**Work order**: Beginning at the line containing "old: Pinsel [weiß]" and continuing to the end of the records below, give each line again exactly as it stands, and only those lines.

**Records for the task**:
^^^^^^^^^^^^^^^^
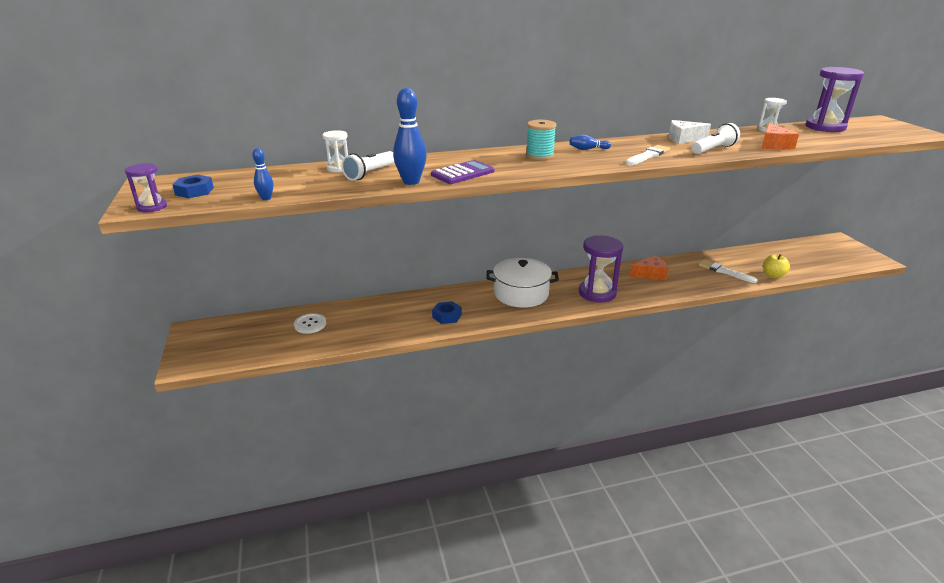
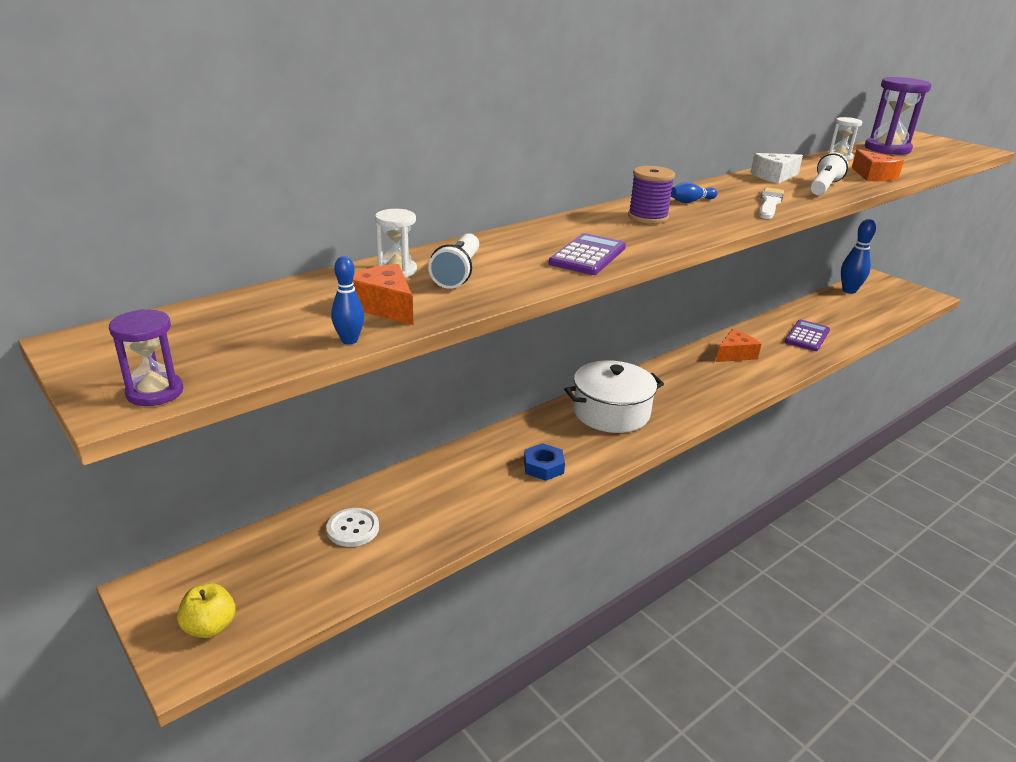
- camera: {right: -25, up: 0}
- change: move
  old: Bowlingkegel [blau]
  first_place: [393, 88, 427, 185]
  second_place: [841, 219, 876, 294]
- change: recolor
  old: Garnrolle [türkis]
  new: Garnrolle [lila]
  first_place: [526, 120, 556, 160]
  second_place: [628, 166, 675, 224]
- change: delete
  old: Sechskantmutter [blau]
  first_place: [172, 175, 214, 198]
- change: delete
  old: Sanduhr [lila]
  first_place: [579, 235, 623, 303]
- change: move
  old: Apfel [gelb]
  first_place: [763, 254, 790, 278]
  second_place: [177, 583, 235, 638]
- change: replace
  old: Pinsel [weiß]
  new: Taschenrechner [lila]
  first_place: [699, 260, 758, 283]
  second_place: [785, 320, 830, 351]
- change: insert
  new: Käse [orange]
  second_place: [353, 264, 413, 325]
^^^^^^^^^^^^^^^^
**Answer space**:
  old: Pinsel [weiß]
  new: Taschenrechner [lila]
  first_place: [699, 260, 758, 283]
  second_place: [785, 320, 830, 351]
- change: insert
  new: Käse [orange]
  second_place: [353, 264, 413, 325]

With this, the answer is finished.